[Object tracking records]
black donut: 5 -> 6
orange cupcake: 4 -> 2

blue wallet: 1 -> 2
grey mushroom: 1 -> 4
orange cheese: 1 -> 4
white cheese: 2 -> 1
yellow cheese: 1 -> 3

[Your assignment]: Quote all the records. Keep every word exact.

[Response to the exercise]:
black donut: 5 -> 6
orange cupcake: 4 -> 2

blue wallet: 1 -> 2
grey mushroom: 1 -> 4
orange cheese: 1 -> 4
white cheese: 2 -> 1
yellow cheese: 1 -> 3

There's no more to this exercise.